• Work instruction:
Every line holding "orange" should be copied from the records below.

Dataset Start Marker

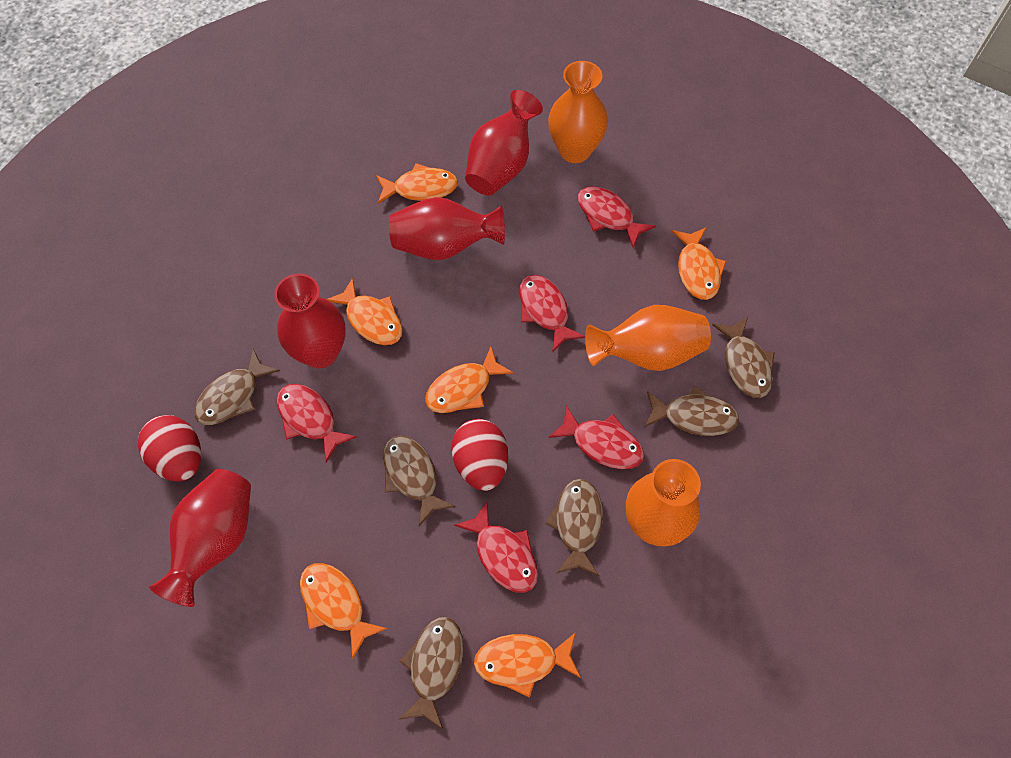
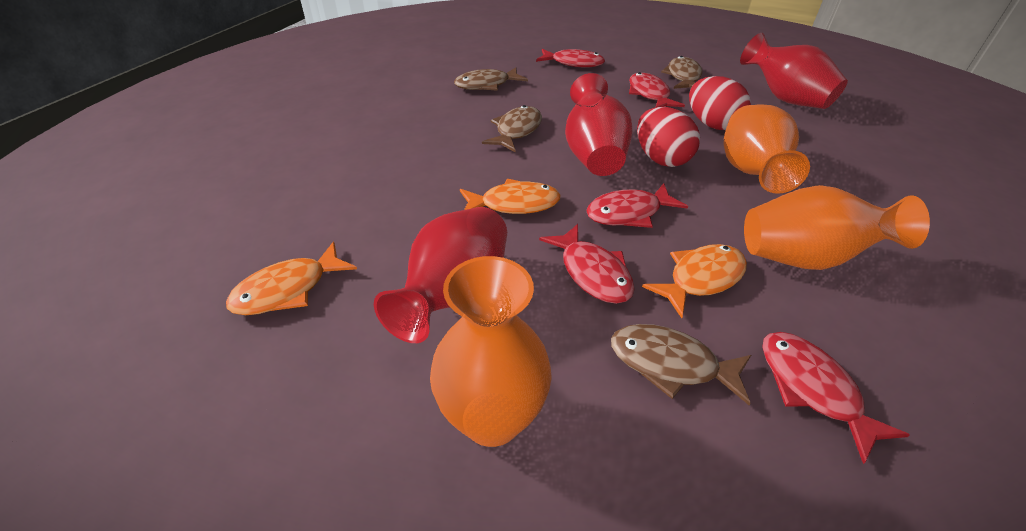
brown fish: 6 -> 4
orange fish: 6 -> 3
red vase: 4 -> 3

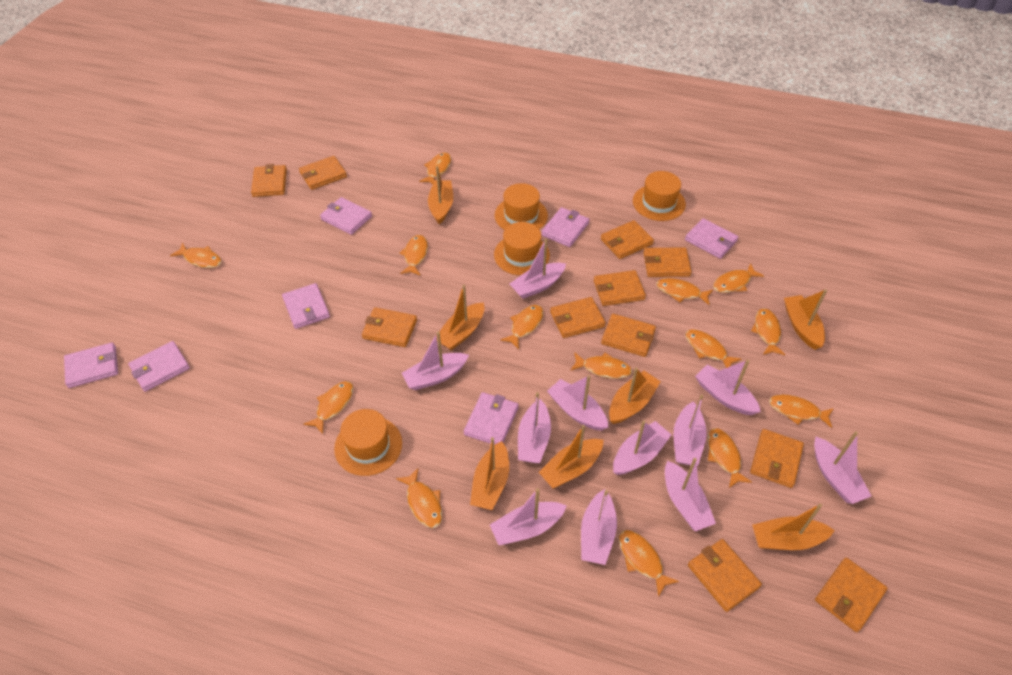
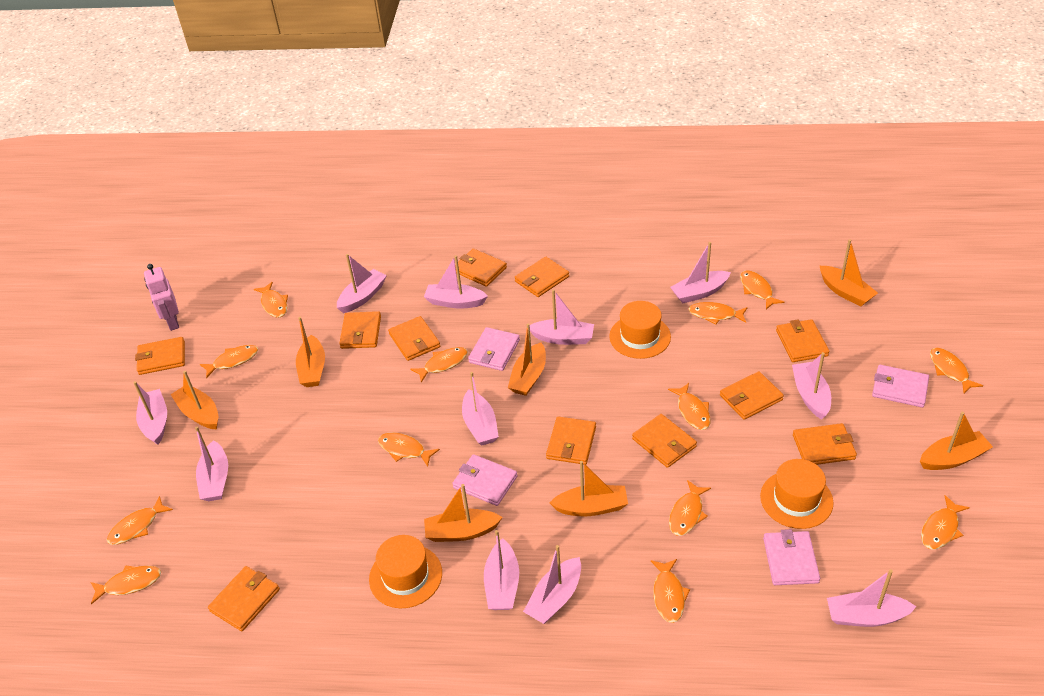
orange fish: 14 -> 13
orange hat: 4 -> 3
pink robot: 0 -> 1
pink wallet: 7 -> 4

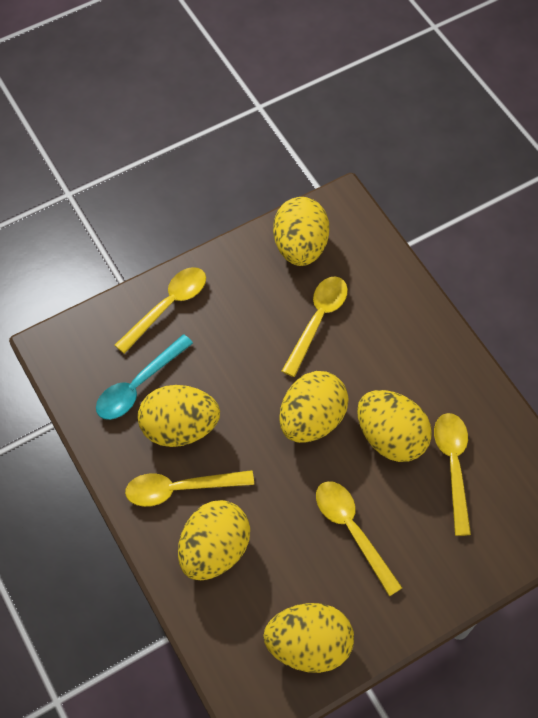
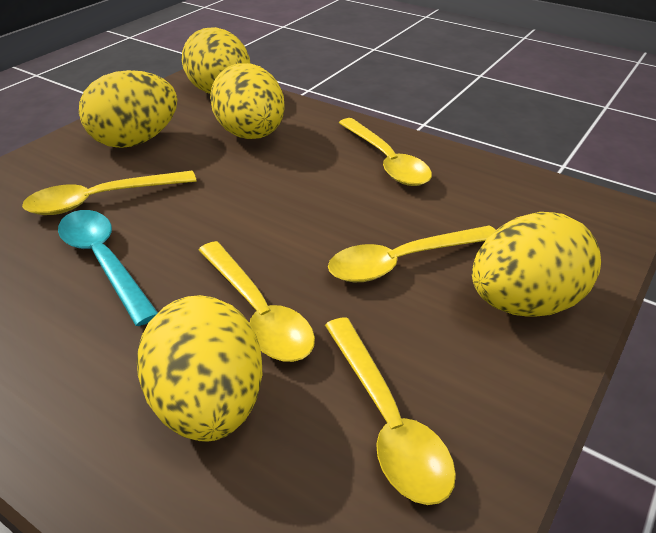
yellow egg: 6 -> 5

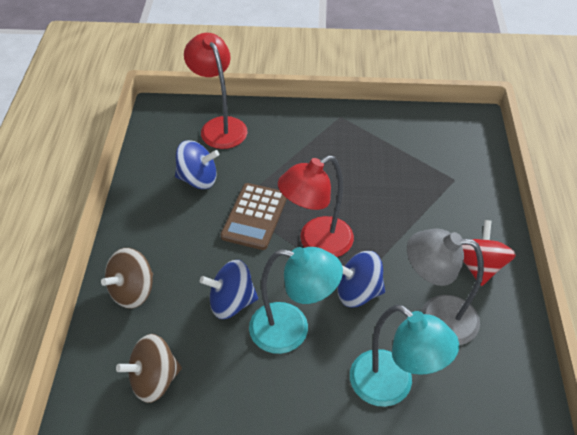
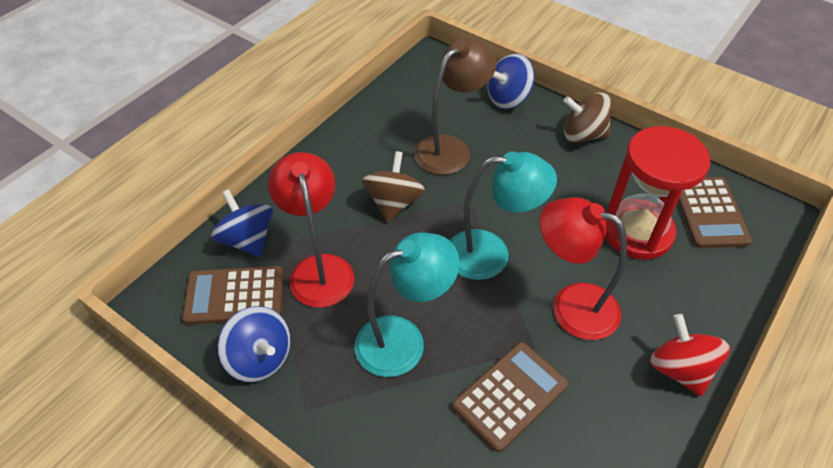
brown calculator: 1 -> 3
brown lamp: 0 -> 1
grey lamp: 1 -> 0
red hourglass: 0 -> 1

Dataset End Marker

• Final answer:
orange fish: 6 -> 3
orange fish: 14 -> 13
orange hat: 4 -> 3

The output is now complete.